* _Instructions for the task_
Begin at the line containing "(623, 316) = (552, 192): orange" in the data below and go on through the line containing "(802, 238) = (444, 78): orange", repeating each line exactly; include both ends and no other line.

* _Data to examine_

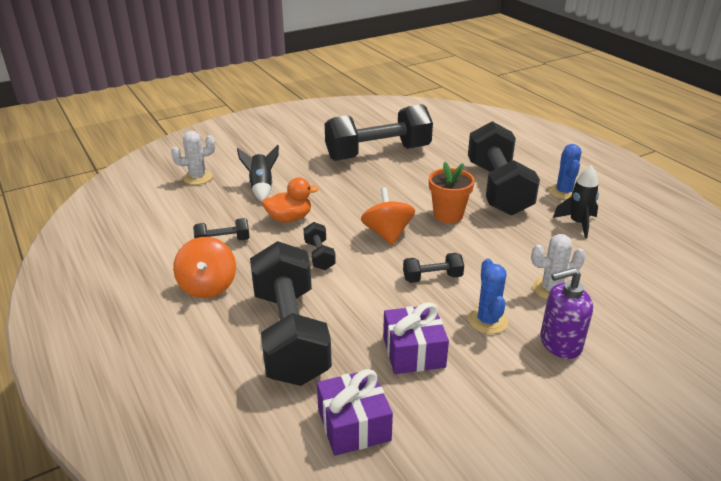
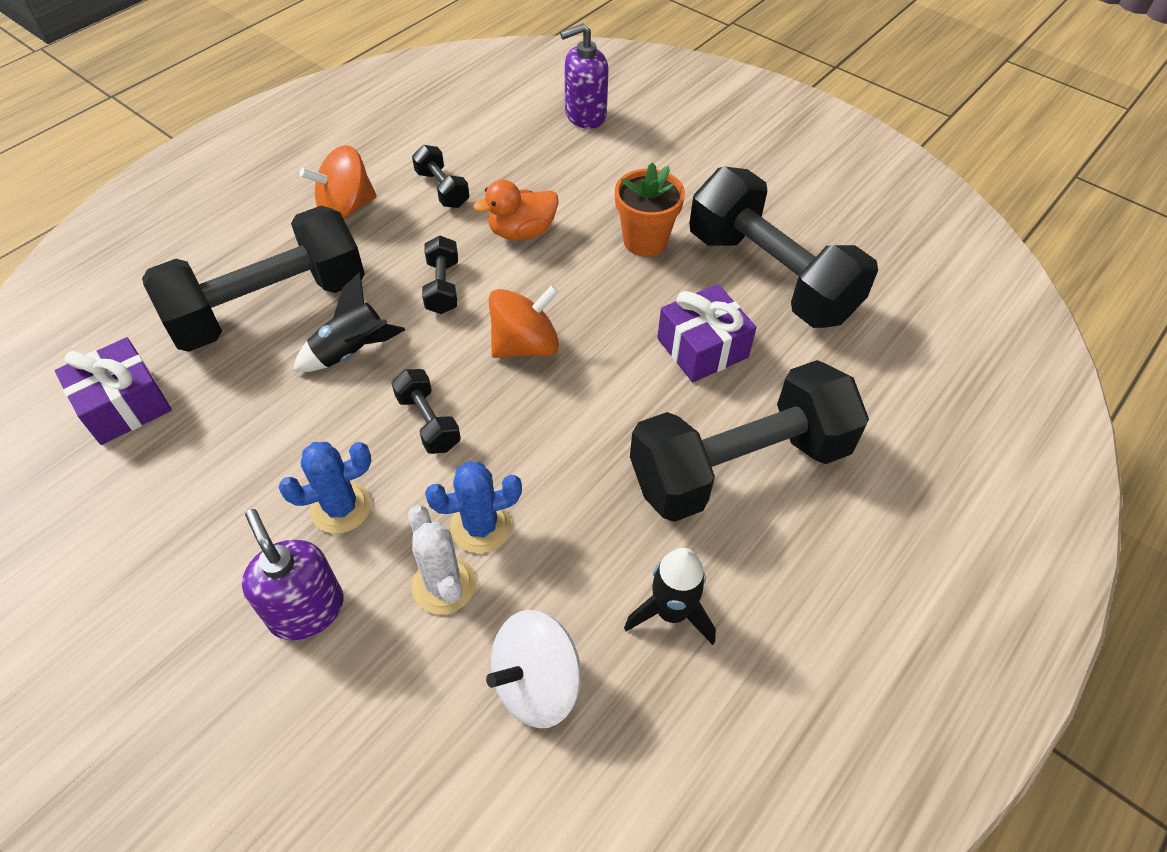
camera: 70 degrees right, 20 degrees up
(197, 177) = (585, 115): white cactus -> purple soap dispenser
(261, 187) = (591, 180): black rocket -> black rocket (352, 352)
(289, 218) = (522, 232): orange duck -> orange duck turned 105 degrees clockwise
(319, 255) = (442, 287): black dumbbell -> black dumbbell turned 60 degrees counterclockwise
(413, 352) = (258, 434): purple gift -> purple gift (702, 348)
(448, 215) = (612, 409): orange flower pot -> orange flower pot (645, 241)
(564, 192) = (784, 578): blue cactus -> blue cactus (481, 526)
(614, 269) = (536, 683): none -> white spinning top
==
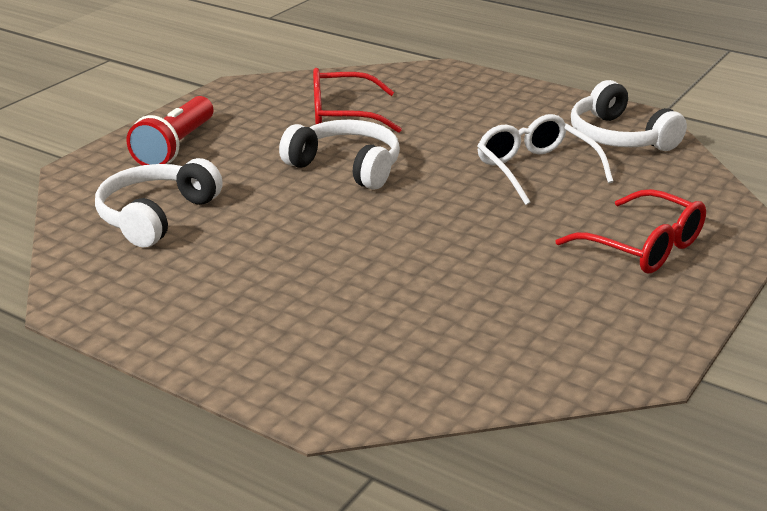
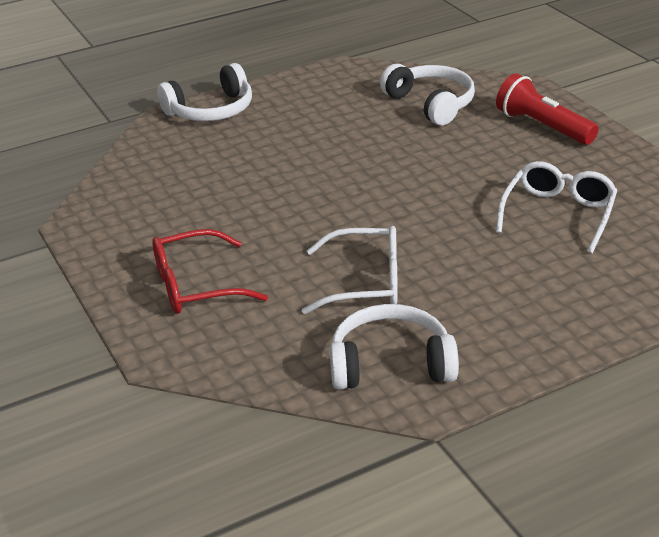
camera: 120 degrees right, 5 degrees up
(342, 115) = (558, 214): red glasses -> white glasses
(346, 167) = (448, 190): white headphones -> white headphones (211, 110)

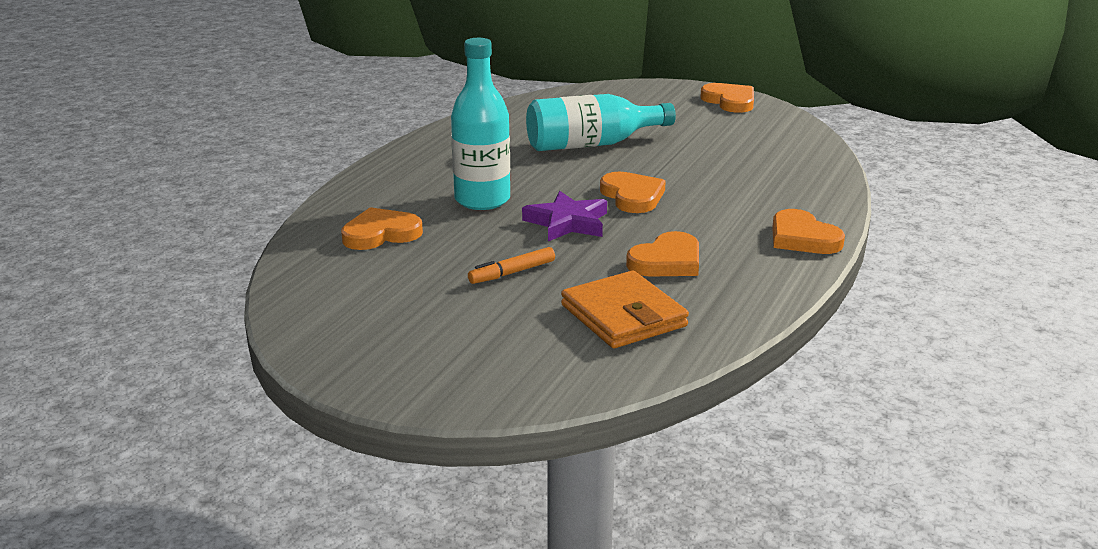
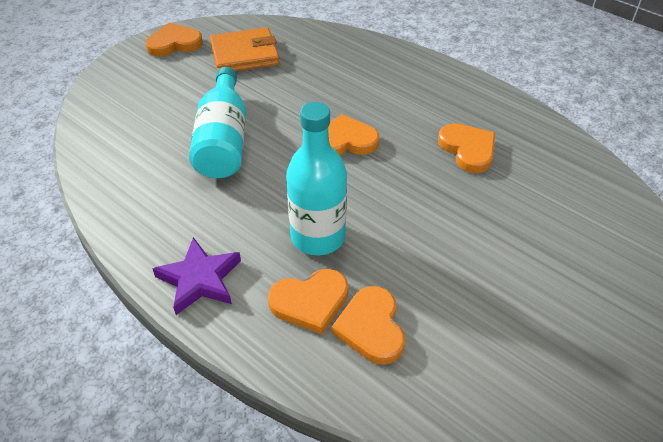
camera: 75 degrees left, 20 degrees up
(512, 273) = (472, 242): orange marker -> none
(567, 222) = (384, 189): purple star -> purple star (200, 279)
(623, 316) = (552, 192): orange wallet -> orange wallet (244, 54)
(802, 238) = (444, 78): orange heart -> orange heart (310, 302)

* _Your solution_
(623, 316) = (552, 192): orange wallet -> orange wallet (244, 54)
(802, 238) = (444, 78): orange heart -> orange heart (310, 302)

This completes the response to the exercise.